Try it:
The entries that follow need to be reproduced exactly, minus any images.

Two-dimensional motion records

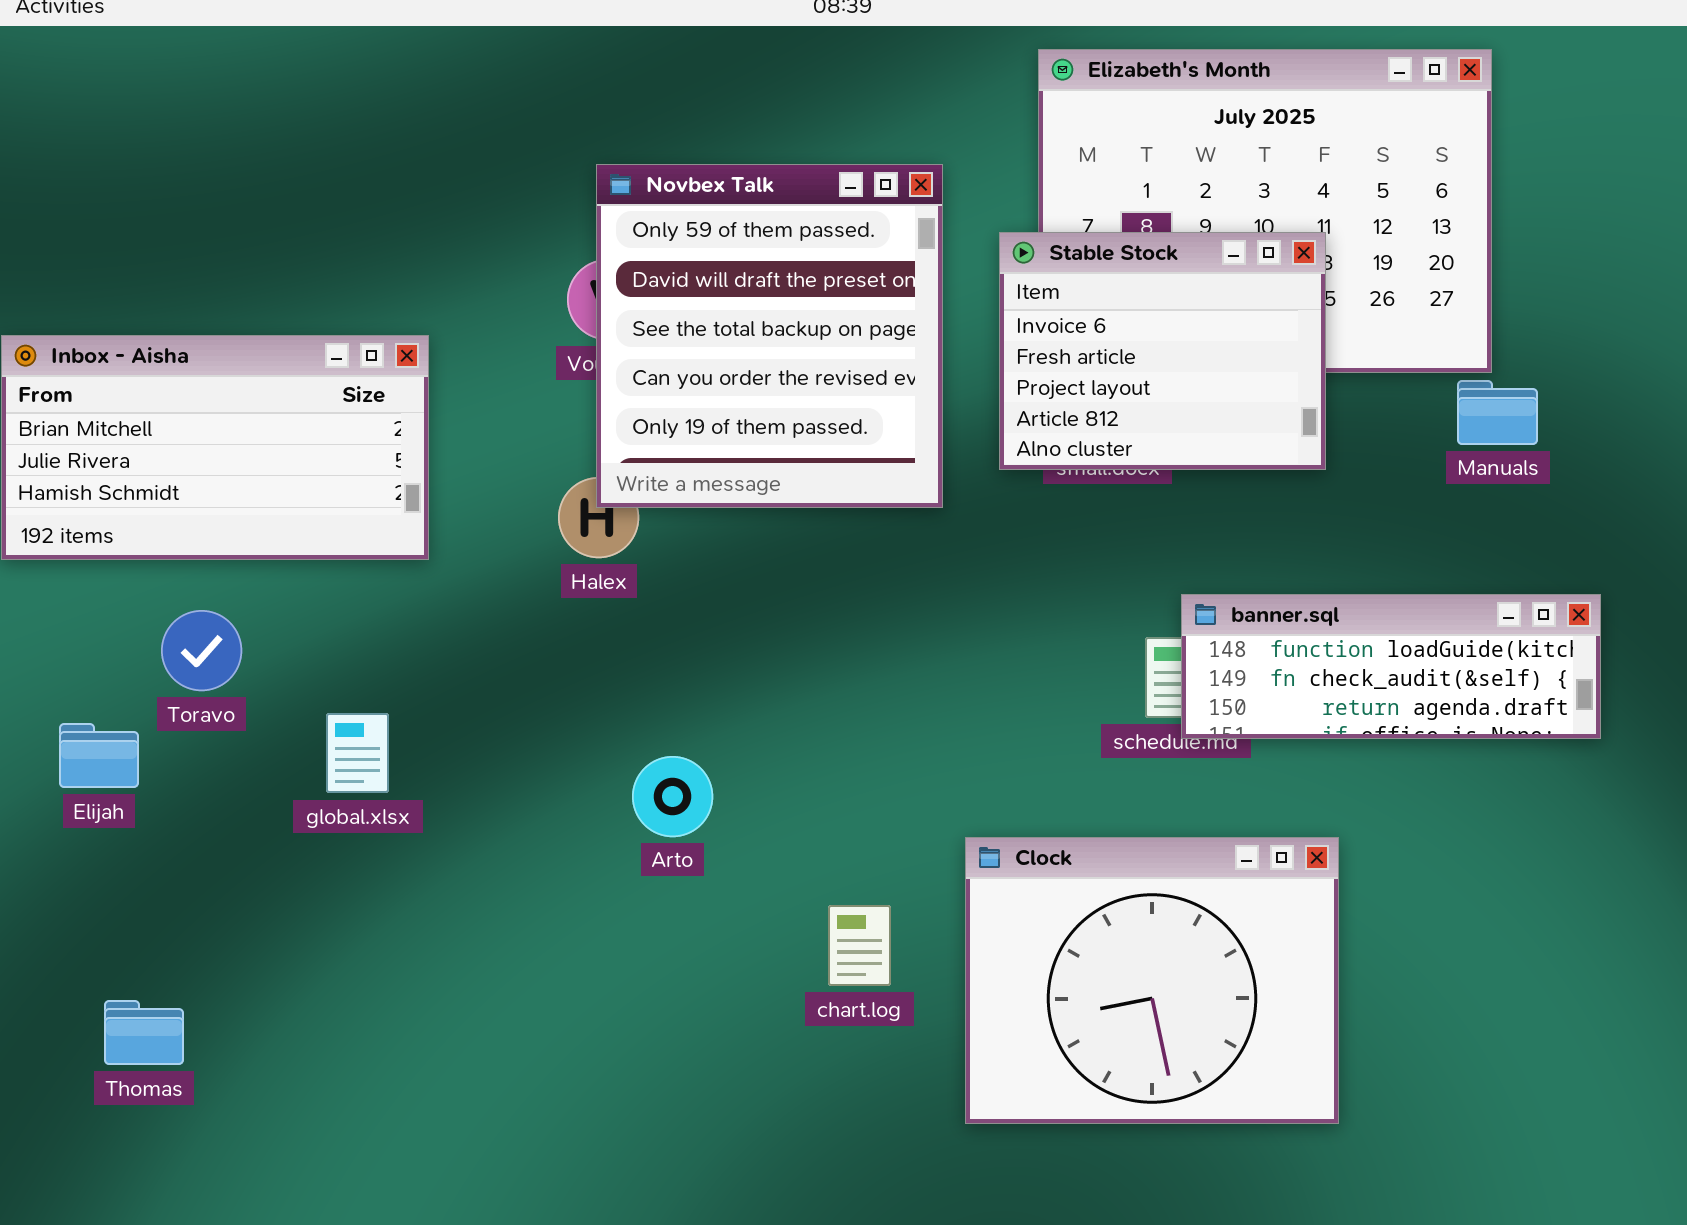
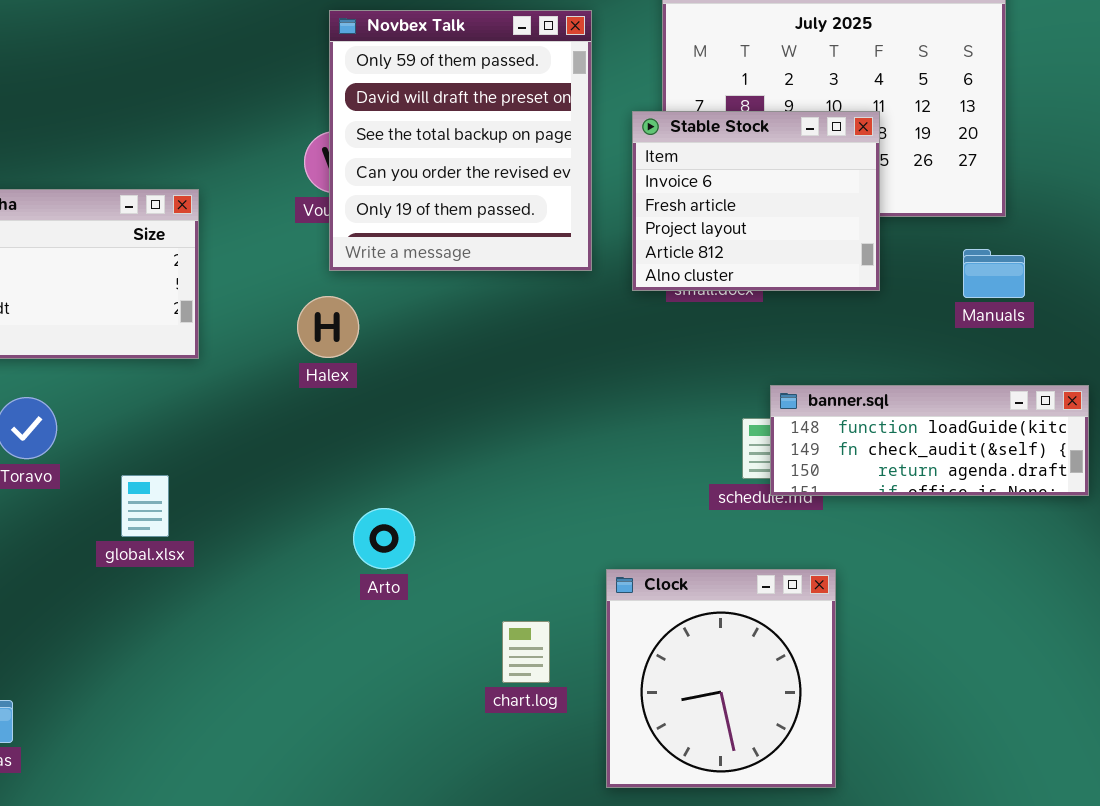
Novbex Talk: [596,164,943,508] -> [329,10,592,271], moved
Manuals: [1457,380,1538,445] -> [963,249,1025,298], moved
Clock: [965,837,1339,1124] -> [606,569,836,788], resized

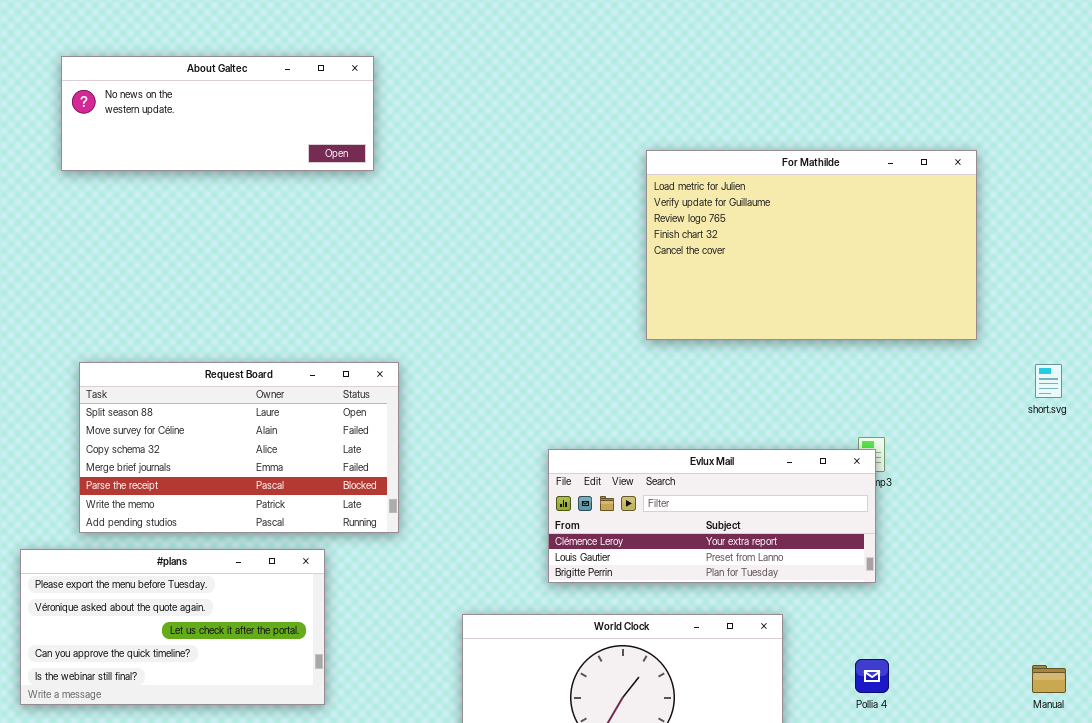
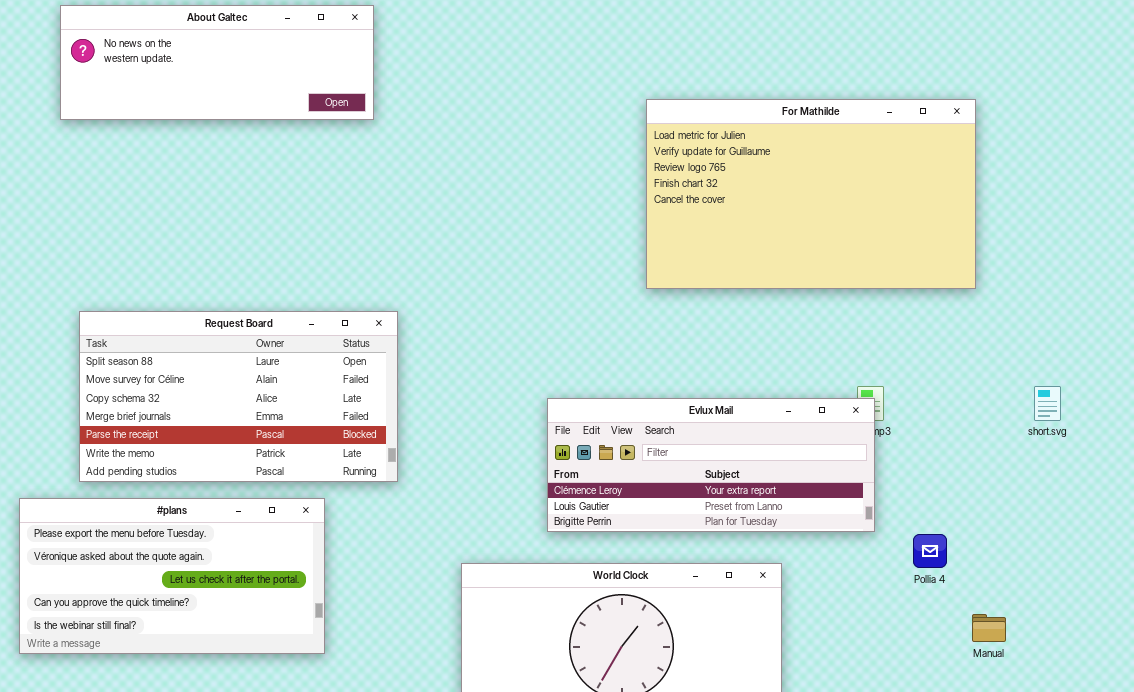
short.svg: [1035,364,1062,398] -> [1034,386,1061,421], moved
Pollia 4: [855,659,889,693] -> [913,534,947,568], moved
Manual: [1032,665,1066,693] -> [972,614,1006,642], moved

Reply:
Novbex Talk: [596,164,943,508] -> [329,10,592,271], moved
Manuals: [1457,380,1538,445] -> [963,249,1025,298], moved
Clock: [965,837,1339,1124] -> [606,569,836,788], resized

short.svg: [1035,364,1062,398] -> [1034,386,1061,421], moved
Pollia 4: [855,659,889,693] -> [913,534,947,568], moved
Manual: [1032,665,1066,693] -> [972,614,1006,642], moved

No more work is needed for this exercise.